--- START ---
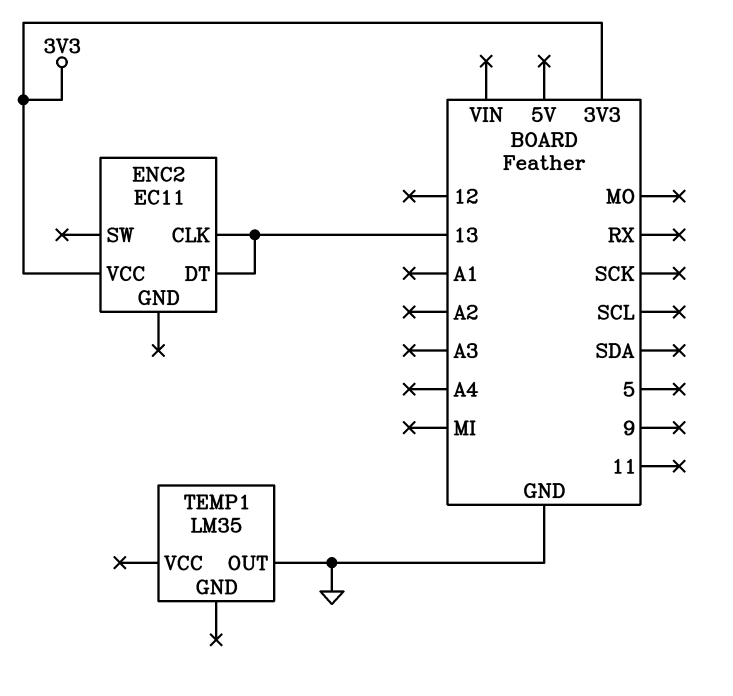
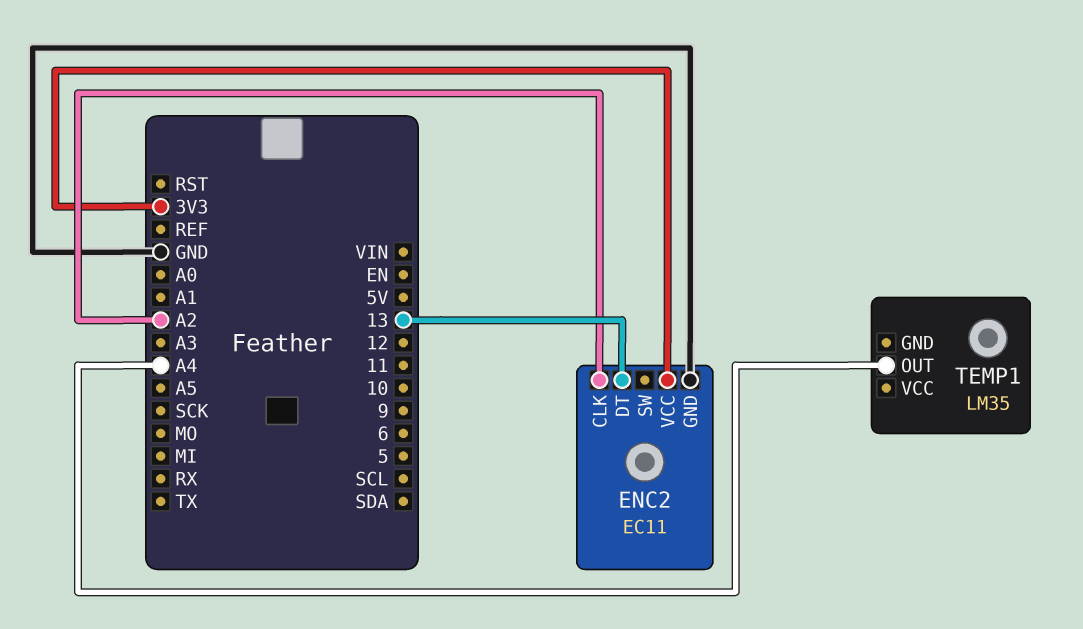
ENC2 pin CLK: 13 -> A2
ENC2 pin GND: none -> GND
TEMP1 pin OUT: GND -> A4

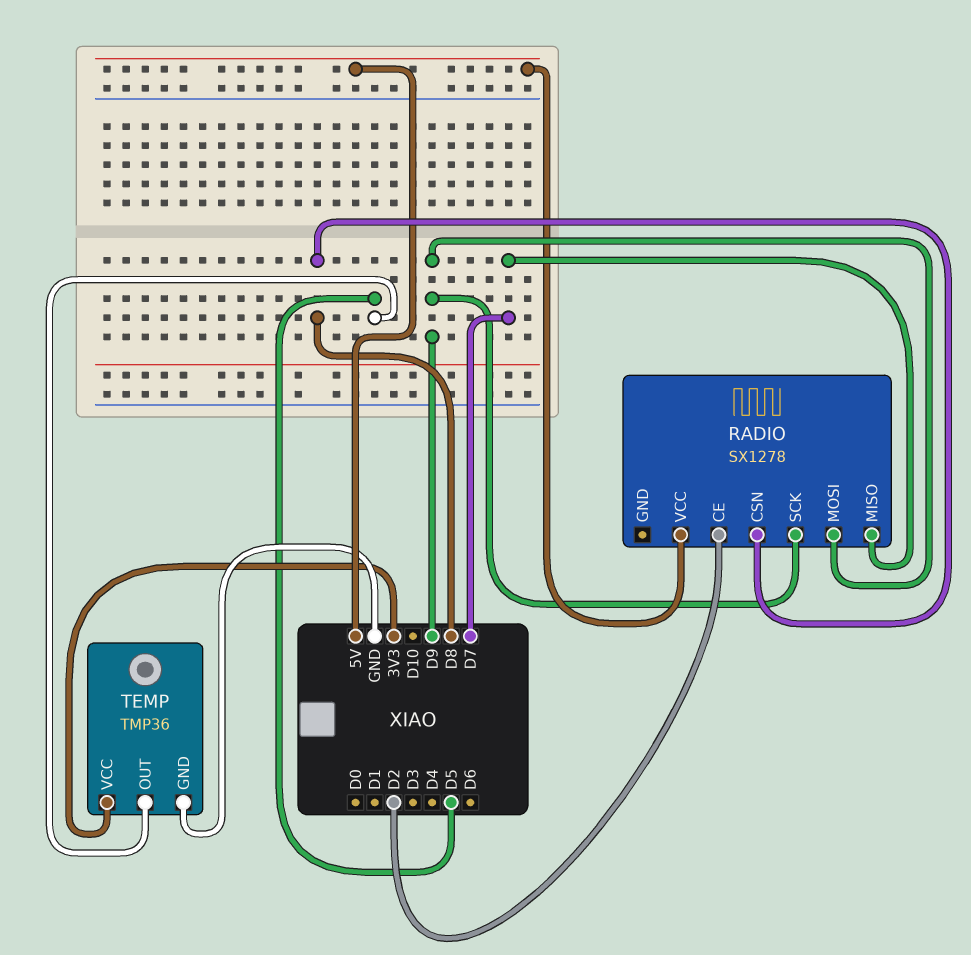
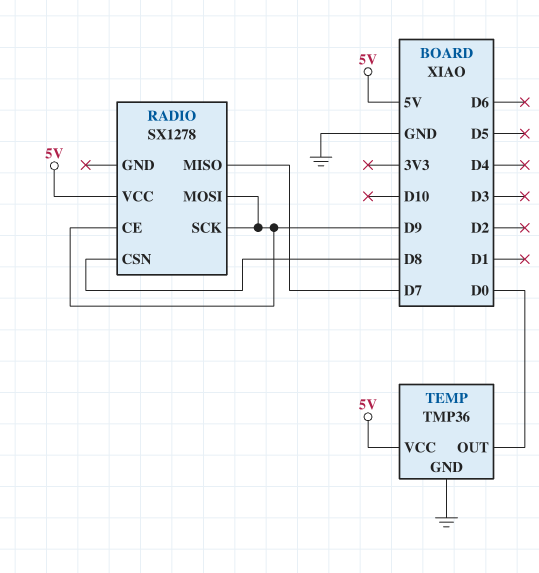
RADIO pin CE: D2 -> D9
TEMP pin OUT: D5 -> D0
TEMP pin VCC: 3V3 -> 5V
--- END ---
| TO DO |
Where the data contains images, drop them and print the rest exactly.

| FINISHED TASK |
ENC2 pin CLK: 13 -> A2
ENC2 pin GND: none -> GND
TEMP1 pin OUT: GND -> A4

RADIO pin CE: D2 -> D9
TEMP pin OUT: D5 -> D0
TEMP pin VCC: 3V3 -> 5V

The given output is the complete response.